• **Task**
Among the lines below, copy exactly those from the one with "(467, 251) = (440, 156): black" through the one with "(696, 324) = (365, 313): grey", counting both ends.

(Stored items)
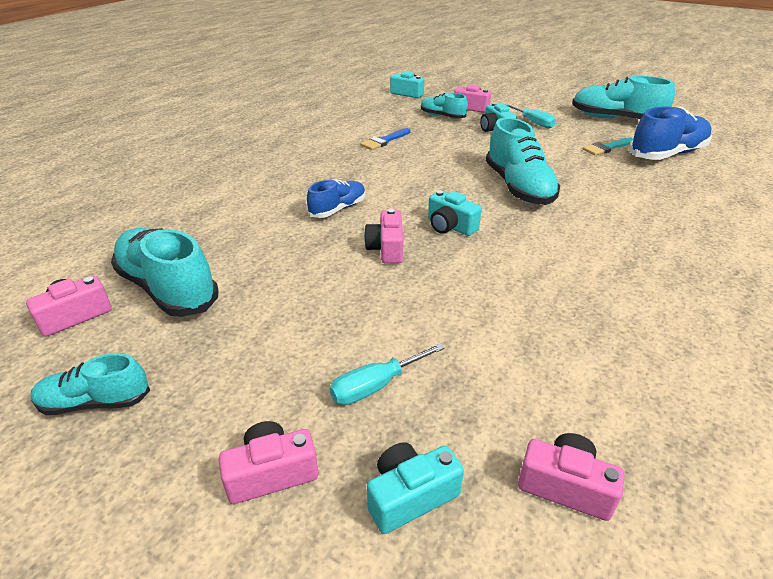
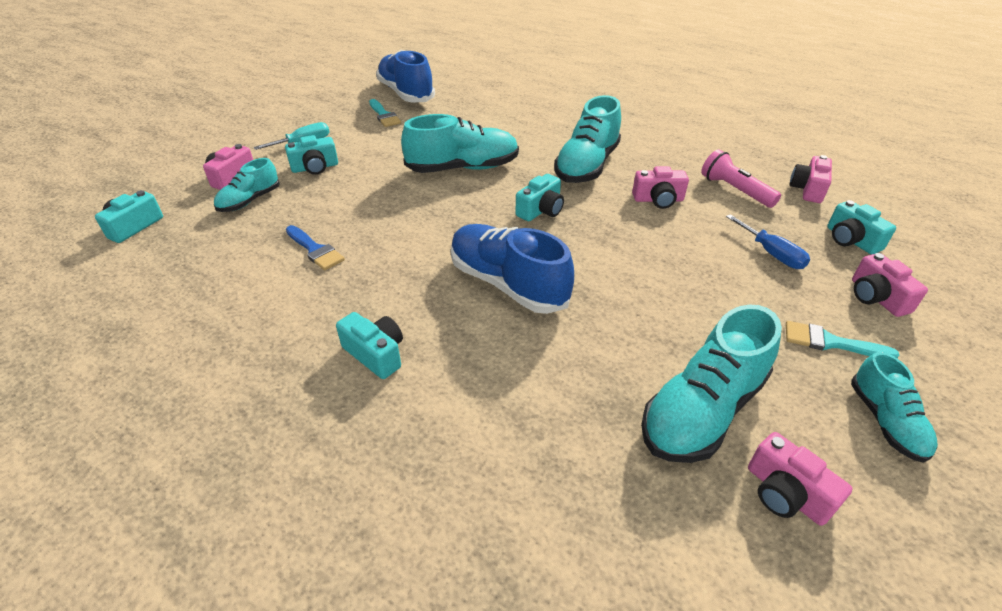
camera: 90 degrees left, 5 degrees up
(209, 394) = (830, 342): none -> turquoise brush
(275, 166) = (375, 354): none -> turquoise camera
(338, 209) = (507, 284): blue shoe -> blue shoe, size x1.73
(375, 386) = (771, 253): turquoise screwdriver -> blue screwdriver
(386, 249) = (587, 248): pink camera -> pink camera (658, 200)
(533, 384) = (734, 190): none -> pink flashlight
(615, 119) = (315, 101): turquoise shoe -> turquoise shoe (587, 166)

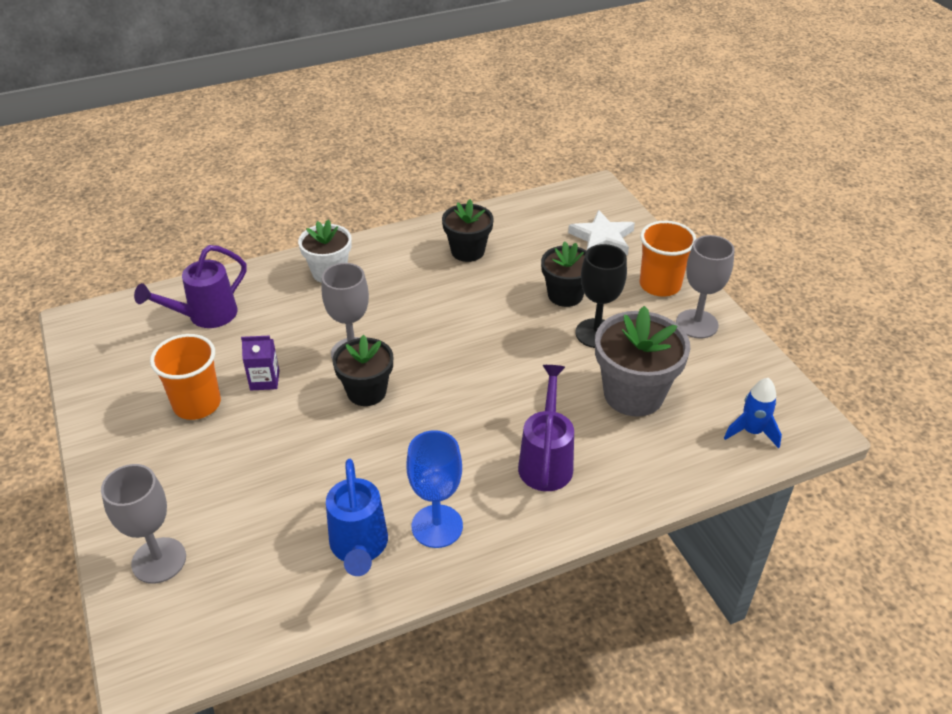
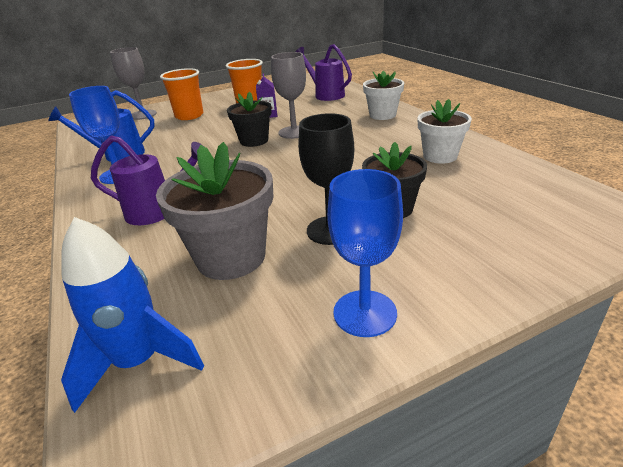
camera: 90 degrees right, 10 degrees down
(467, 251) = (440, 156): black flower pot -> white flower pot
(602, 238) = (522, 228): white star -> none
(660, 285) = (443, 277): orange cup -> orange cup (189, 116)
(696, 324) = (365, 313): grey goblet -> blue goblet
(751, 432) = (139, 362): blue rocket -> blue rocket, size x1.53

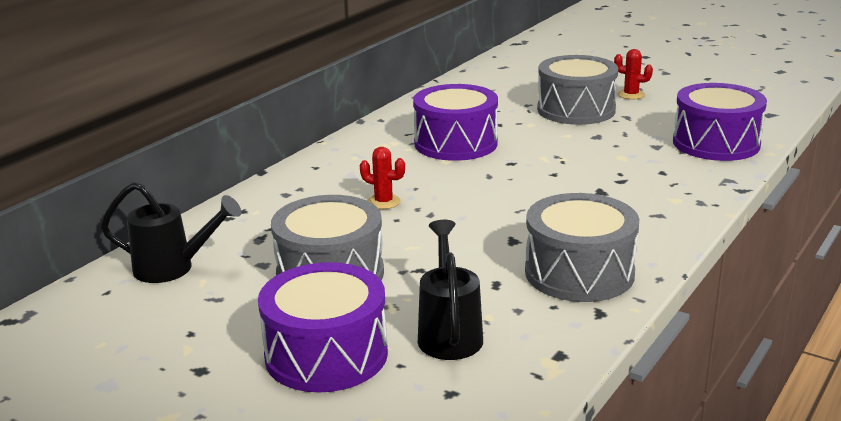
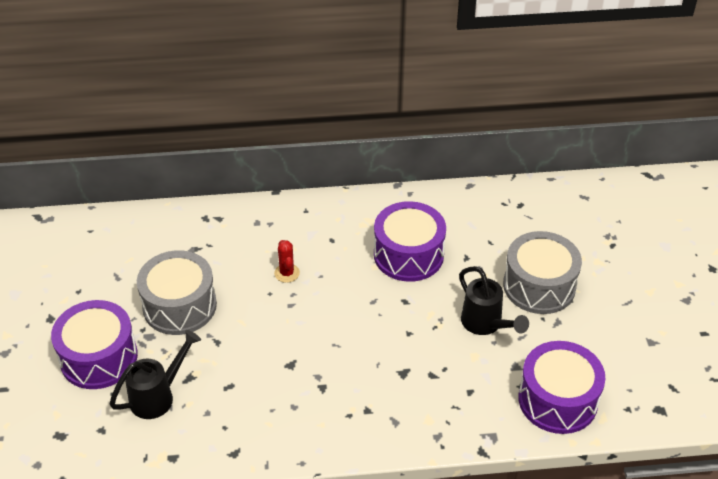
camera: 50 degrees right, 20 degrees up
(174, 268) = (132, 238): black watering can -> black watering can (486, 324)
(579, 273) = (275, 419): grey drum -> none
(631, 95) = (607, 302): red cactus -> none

• **Exercise solution**
(467, 251) = (440, 156): black flower pot -> white flower pot
(602, 238) = (522, 228): white star -> none
(660, 285) = (443, 277): orange cup -> orange cup (189, 116)
(696, 324) = (365, 313): grey goblet -> blue goblet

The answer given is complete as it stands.